## Exercise directions
Copy the material from the line with "This screenshot has height=540, width=960. What" through the end of the material, replacing "highlighted" with "marked" and changing nothing else. Leave the pictures out of your answer.

## Source records
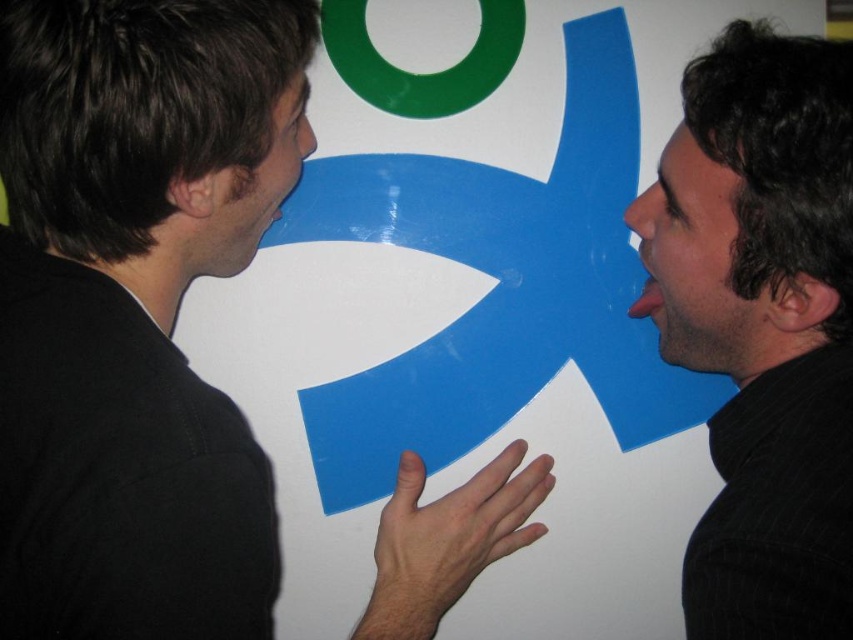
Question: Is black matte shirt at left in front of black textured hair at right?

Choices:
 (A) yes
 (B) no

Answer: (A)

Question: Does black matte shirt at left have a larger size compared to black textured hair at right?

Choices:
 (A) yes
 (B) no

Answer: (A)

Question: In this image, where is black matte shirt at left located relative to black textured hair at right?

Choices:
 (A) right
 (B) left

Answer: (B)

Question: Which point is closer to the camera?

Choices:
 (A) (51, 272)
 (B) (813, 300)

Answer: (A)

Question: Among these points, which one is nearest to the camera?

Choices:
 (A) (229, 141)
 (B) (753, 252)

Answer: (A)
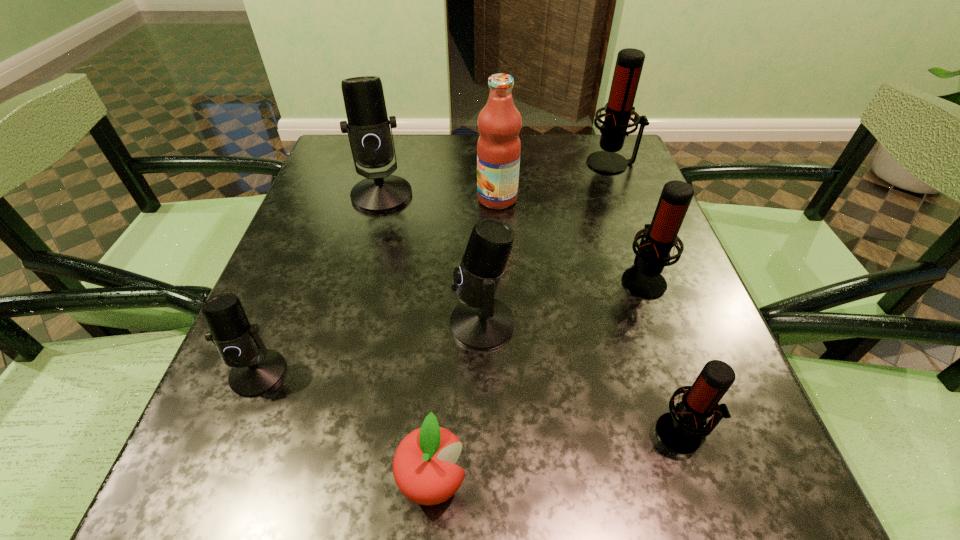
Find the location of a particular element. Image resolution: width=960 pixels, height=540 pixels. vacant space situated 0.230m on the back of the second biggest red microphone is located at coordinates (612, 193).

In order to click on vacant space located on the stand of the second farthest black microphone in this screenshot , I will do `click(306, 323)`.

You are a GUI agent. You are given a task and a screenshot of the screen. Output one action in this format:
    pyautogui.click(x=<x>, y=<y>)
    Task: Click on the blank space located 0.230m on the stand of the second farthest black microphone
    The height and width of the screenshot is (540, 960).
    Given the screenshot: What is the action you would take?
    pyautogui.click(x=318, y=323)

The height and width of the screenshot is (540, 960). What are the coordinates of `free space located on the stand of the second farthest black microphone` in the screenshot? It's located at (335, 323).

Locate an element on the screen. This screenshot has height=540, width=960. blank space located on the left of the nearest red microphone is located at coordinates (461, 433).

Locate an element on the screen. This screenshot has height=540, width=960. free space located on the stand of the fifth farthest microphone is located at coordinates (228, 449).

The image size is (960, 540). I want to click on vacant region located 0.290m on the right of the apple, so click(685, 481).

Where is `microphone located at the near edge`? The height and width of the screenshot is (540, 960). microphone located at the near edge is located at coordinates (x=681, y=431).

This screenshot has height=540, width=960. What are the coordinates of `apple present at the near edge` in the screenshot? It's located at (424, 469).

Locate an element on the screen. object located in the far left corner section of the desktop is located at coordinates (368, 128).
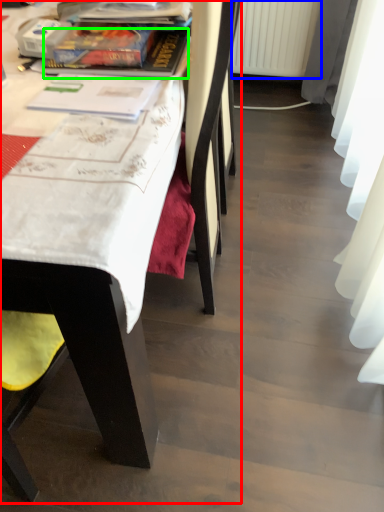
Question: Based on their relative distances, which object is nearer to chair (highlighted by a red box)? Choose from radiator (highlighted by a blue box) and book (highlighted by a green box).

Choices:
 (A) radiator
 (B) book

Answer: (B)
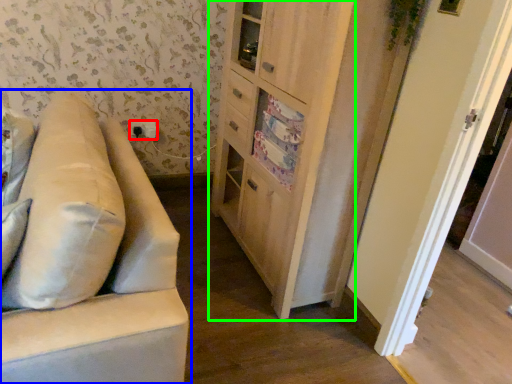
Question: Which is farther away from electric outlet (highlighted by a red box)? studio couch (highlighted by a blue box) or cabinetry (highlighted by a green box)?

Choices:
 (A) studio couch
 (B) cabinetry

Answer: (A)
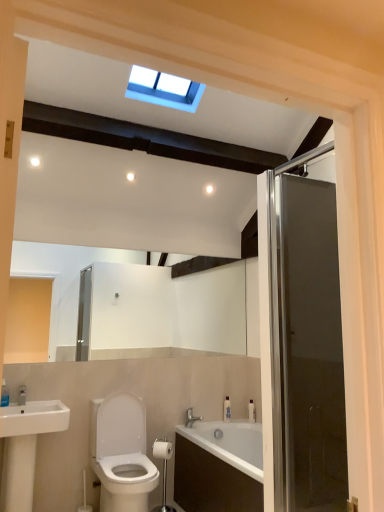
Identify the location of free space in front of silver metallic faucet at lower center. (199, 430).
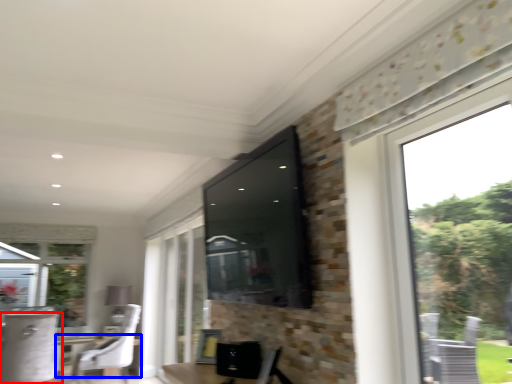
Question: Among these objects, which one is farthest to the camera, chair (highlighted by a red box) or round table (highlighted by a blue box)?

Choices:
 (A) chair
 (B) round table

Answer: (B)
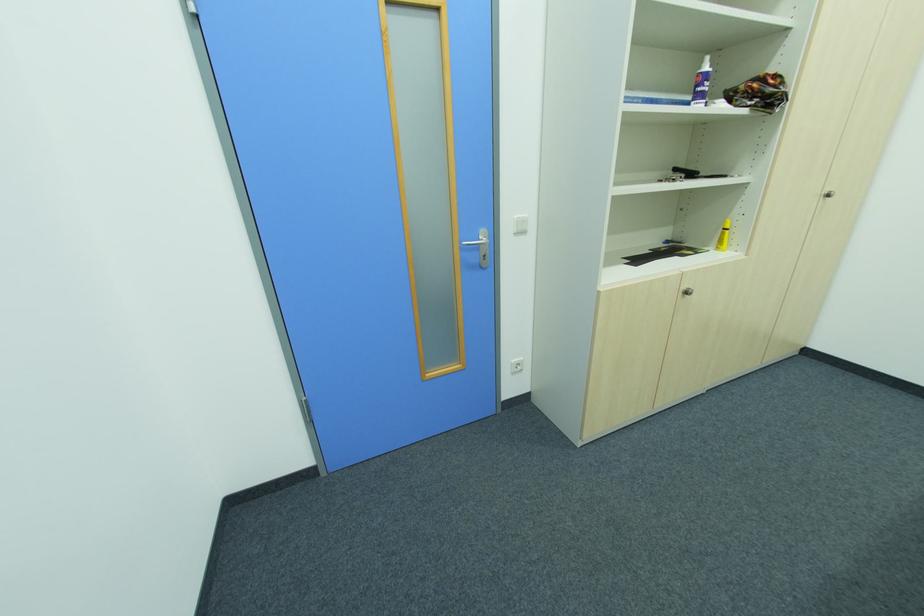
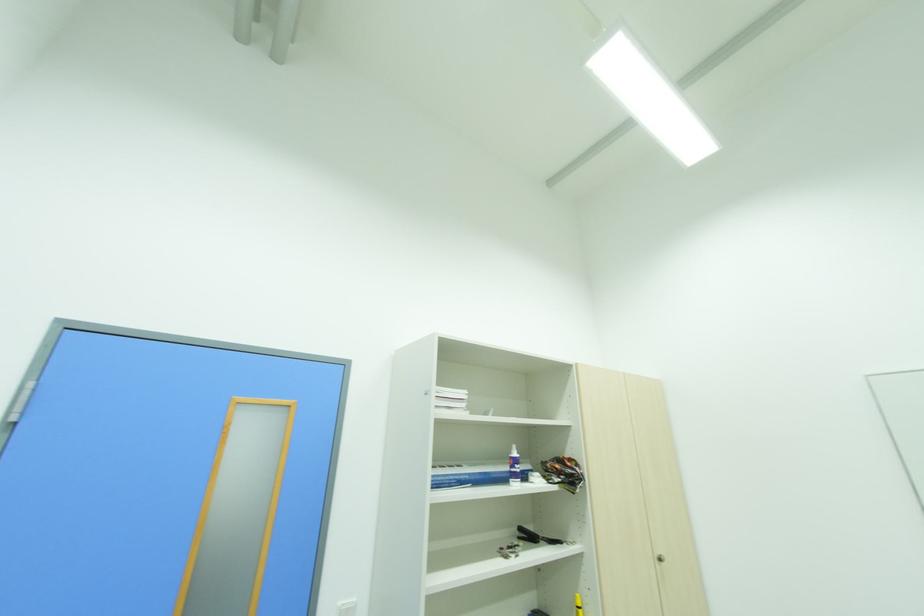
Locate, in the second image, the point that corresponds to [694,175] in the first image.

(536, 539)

## Reply
This screenshot has height=540, width=960. What are the coordinates of `apple present at the near edge` in the screenshot? It's located at (424, 469).

Locate an element on the screen. object located in the far left corner section of the desktop is located at coordinates (368, 128).
Question: Based on their relative distances, which object is nearer to chair (marked by a red box)? Choose from radiator (marked by a blue box) and book (marked by a green box).

Choices:
 (A) radiator
 (B) book

Answer: (B)
Question: Which is farther away from electric outlet (marked by a red box)? studio couch (marked by a blue box) or cabinetry (marked by a green box)?

Choices:
 (A) studio couch
 (B) cabinetry

Answer: (A)
Identify the location of free space in front of silver metallic faucet at lower center. (199, 430).
Question: Among these objects, which one is farthest to the camera, chair (marked by a red box) or round table (marked by a blue box)?

Choices:
 (A) chair
 (B) round table

Answer: (B)
Locate, in the second image, the point that corresponds to [694,175] in the first image.

(536, 539)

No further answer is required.